** Begin Dataset rows **
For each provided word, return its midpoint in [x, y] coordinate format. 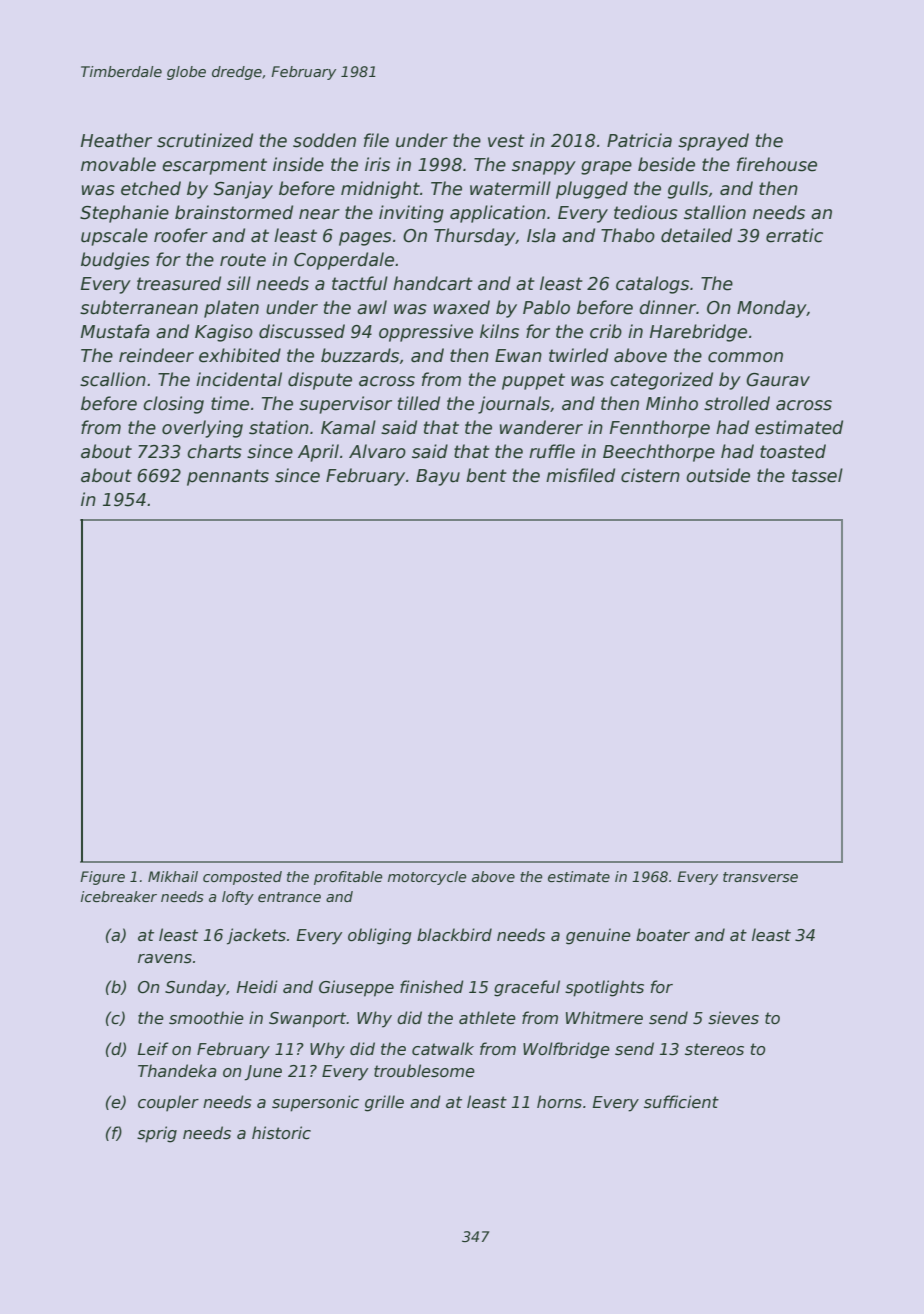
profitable [348, 878]
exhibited [240, 355]
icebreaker [119, 896]
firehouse [777, 164]
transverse [760, 877]
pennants [228, 477]
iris [377, 164]
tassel [817, 475]
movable [118, 164]
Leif [153, 1048]
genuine [598, 936]
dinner [667, 307]
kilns [499, 331]
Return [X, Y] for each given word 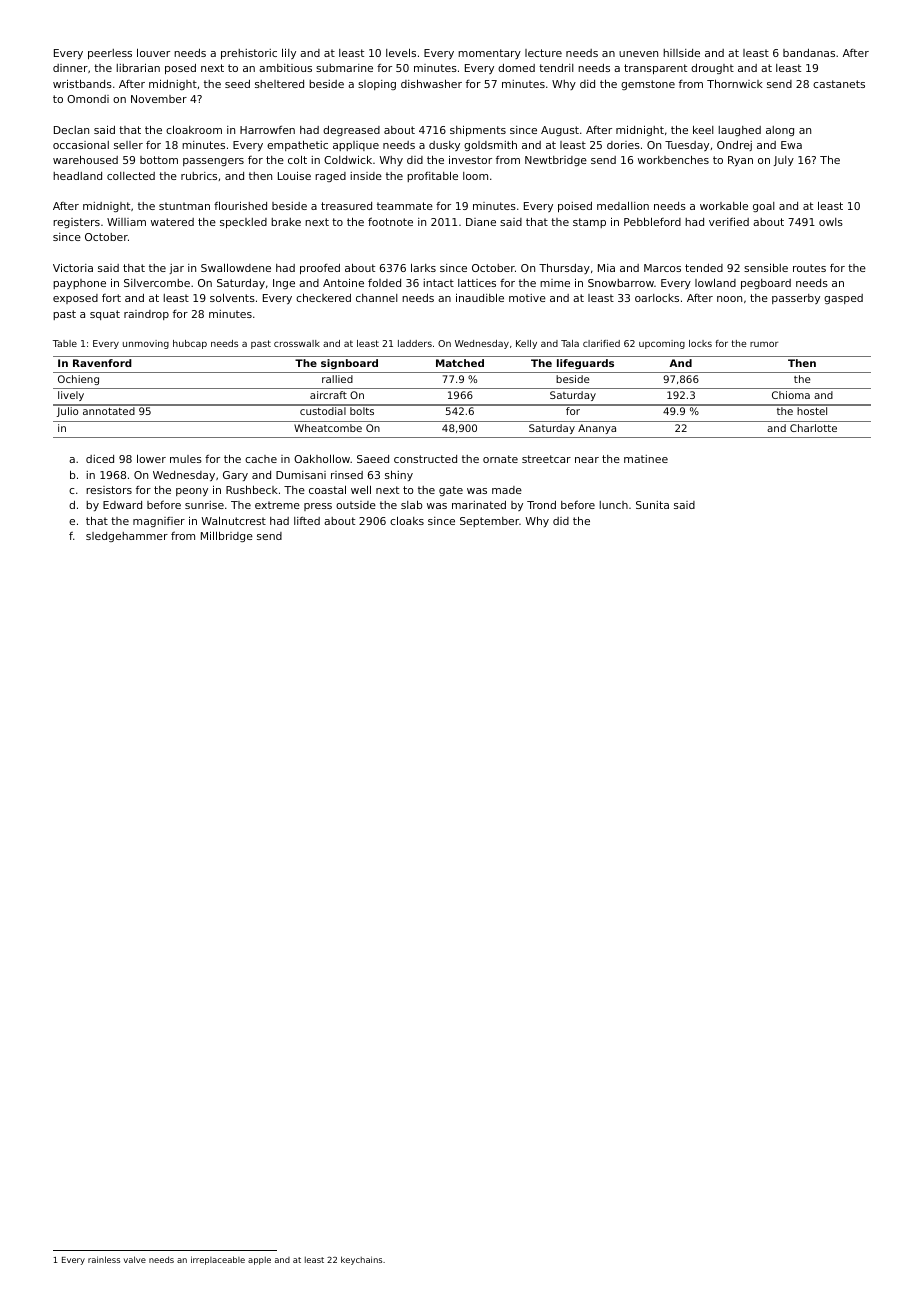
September [489, 522]
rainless [104, 1259]
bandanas [809, 53]
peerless [110, 54]
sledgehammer [127, 537]
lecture [543, 53]
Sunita [652, 505]
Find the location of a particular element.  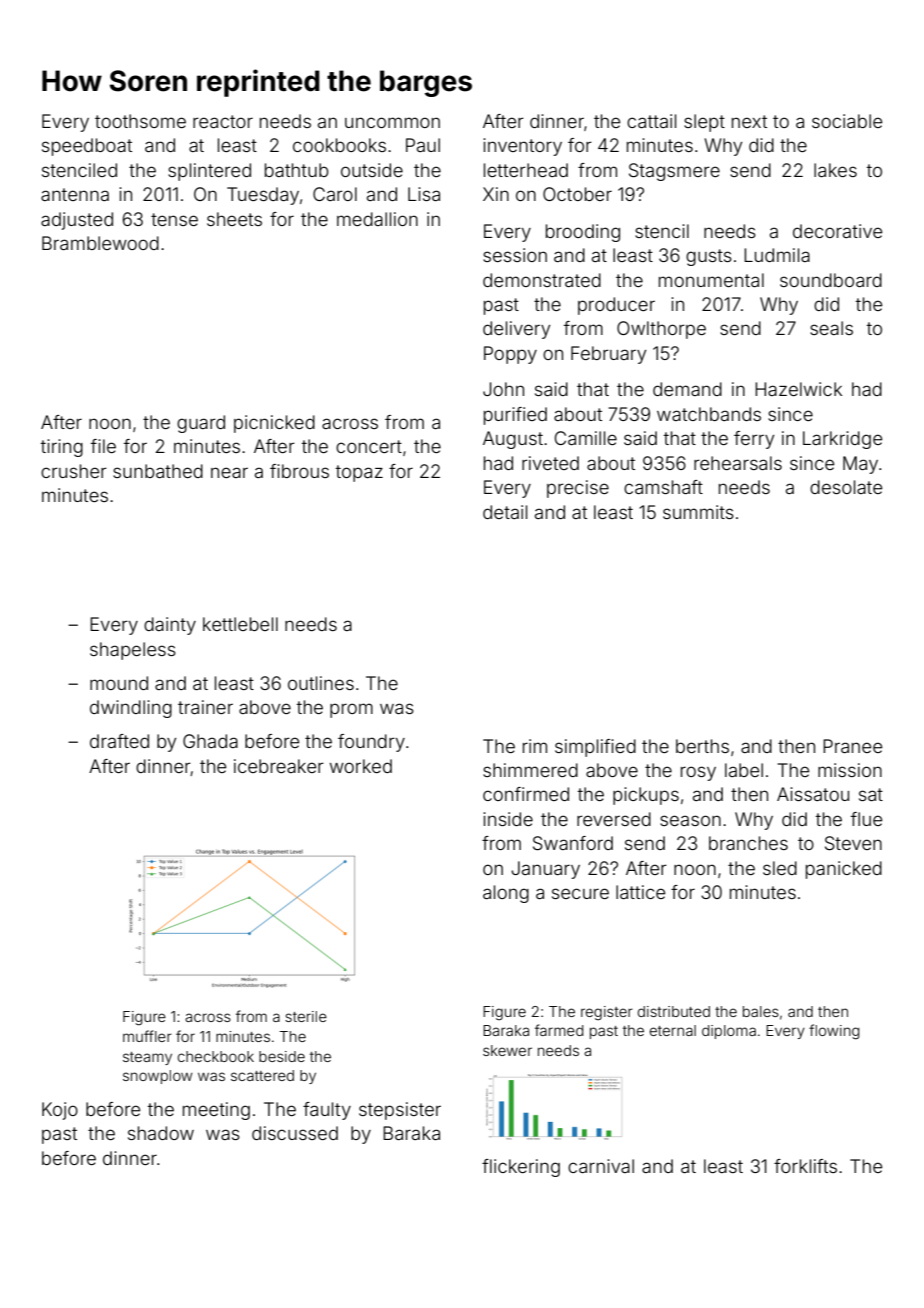

next is located at coordinates (749, 121).
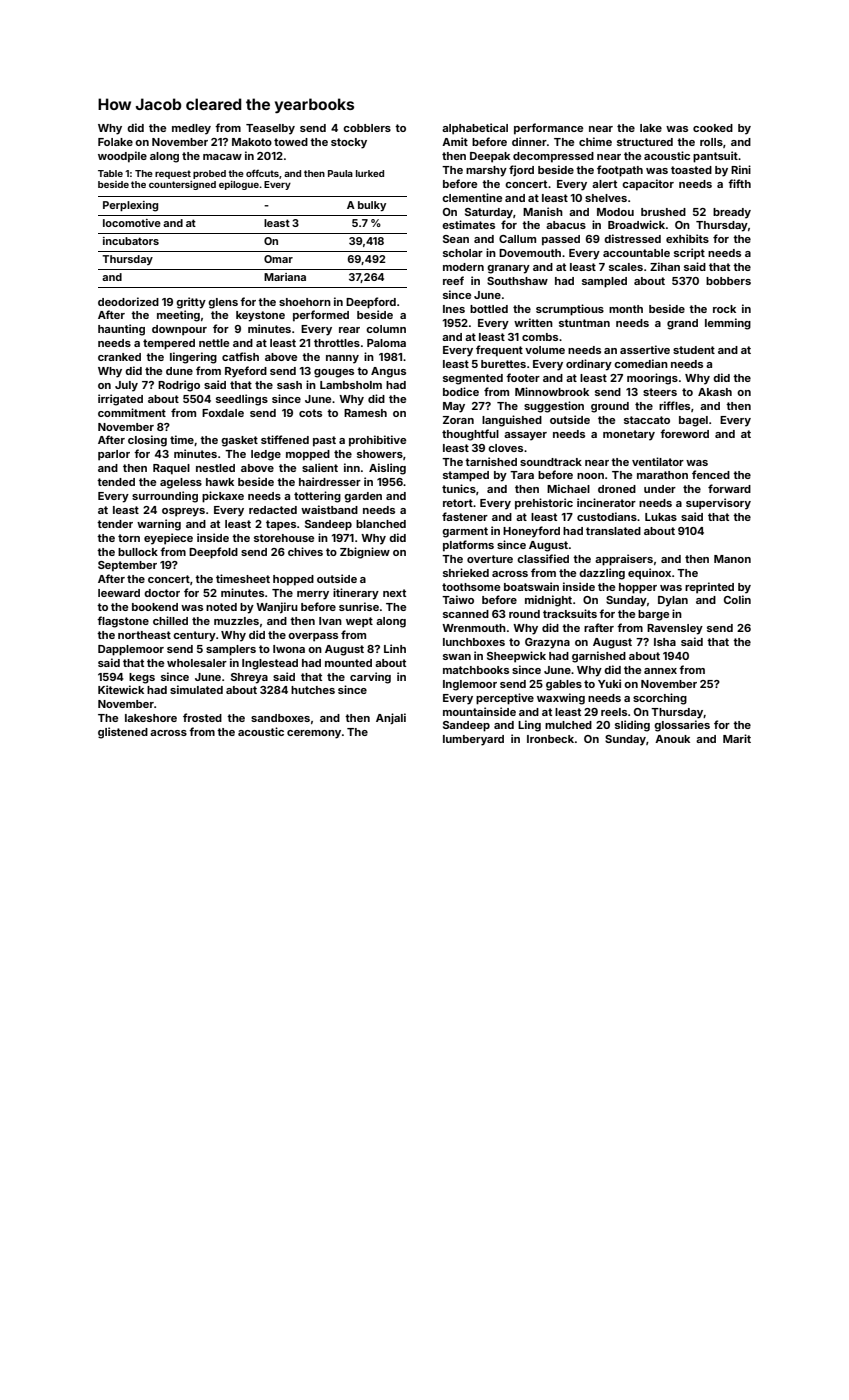 This document has width=849, height=1400. What do you see at coordinates (330, 621) in the document?
I see `Ivan` at bounding box center [330, 621].
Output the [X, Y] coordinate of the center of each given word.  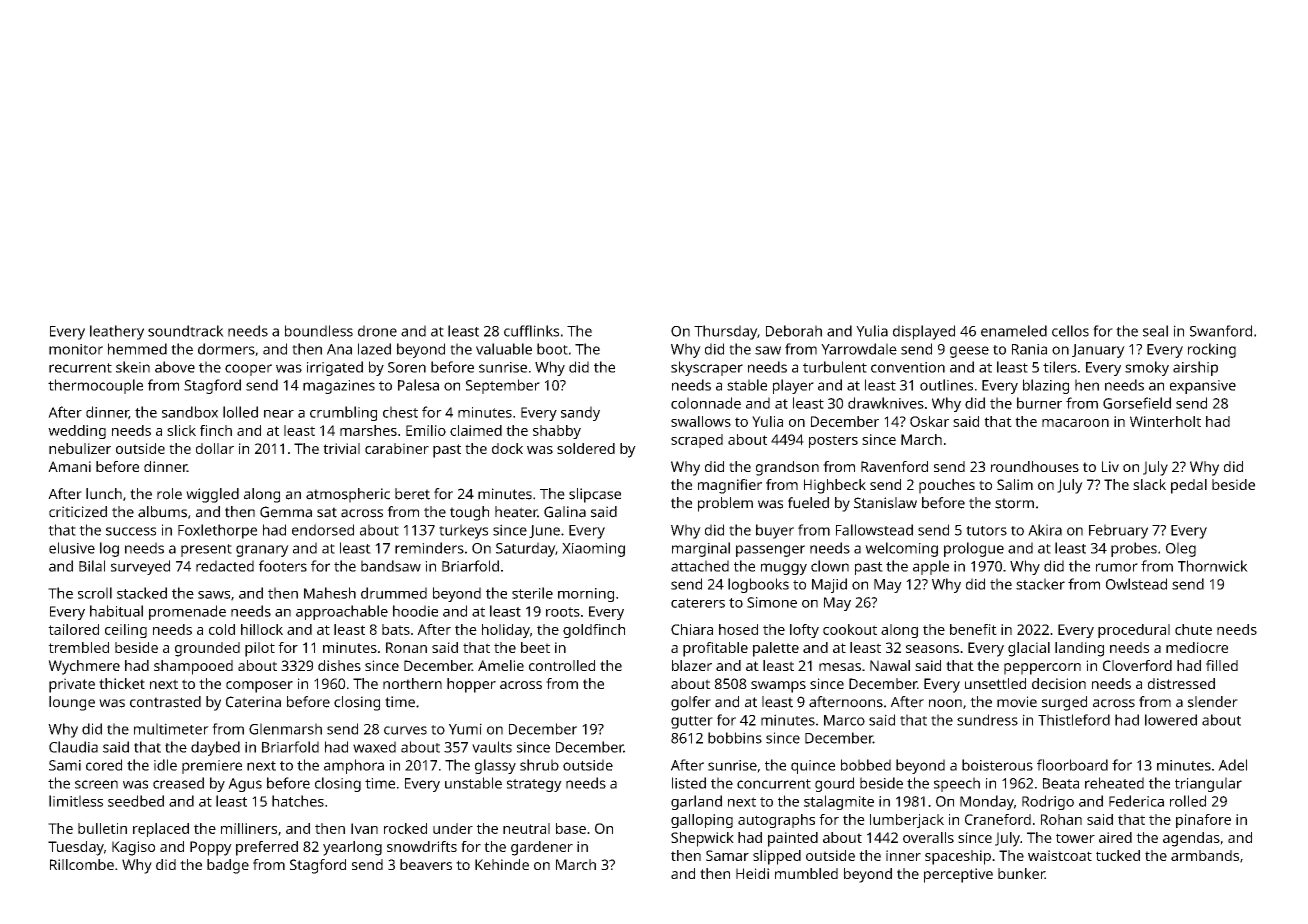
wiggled [212, 495]
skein [133, 367]
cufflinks [531, 331]
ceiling [126, 631]
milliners [249, 828]
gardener [542, 848]
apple [931, 567]
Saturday [525, 549]
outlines [946, 385]
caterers [698, 603]
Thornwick [1213, 566]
** End Dataset rows **
Rewrite all the rows above as a numbered list, leaving out blank lines. Omit the pictures from your answer.

1. For each provided word, return its midpoint in [x, y] coordinate format. 
2. profitable [348, 878]
3. exhibited [240, 355]
4. icebreaker [119, 896]
5. firehouse [777, 164]
6. transverse [760, 877]
7. pennants [228, 477]
8. iris [377, 164]
9. tassel [817, 475]
10. movable [118, 164]
11. Leif [153, 1048]
12. genuine [598, 936]
13. dinner [667, 307]
14. kilns [499, 331]
15. Return [X, Y] for each given word 
16. September [489, 522]
17. rainless [104, 1259]
18. bandanas [809, 53]
19. peerless [110, 54]
20. sledgehammer [127, 537]
21. lecture [543, 53]
22. Sunita [652, 505]
23. Find the location of a particular element.  
24. next is located at coordinates (749, 121).
25.  This document has width=849, height=1400. What do you see at coordinates (330, 621) in the document?
26. I see `Ivan` at bounding box center [330, 621].
27. Output the [X, Y] coordinate of the center of each given word.  
28. wiggled [212, 495]
29. skein [133, 367]
30. cufflinks [531, 331]
31. ceiling [126, 631]
32. milliners [249, 828]
33. gardener [542, 848]
34. apple [931, 567]
35. Saturday [525, 549]
36. outlines [946, 385]
37. caterers [698, 603]
38. Thornwick [1213, 566]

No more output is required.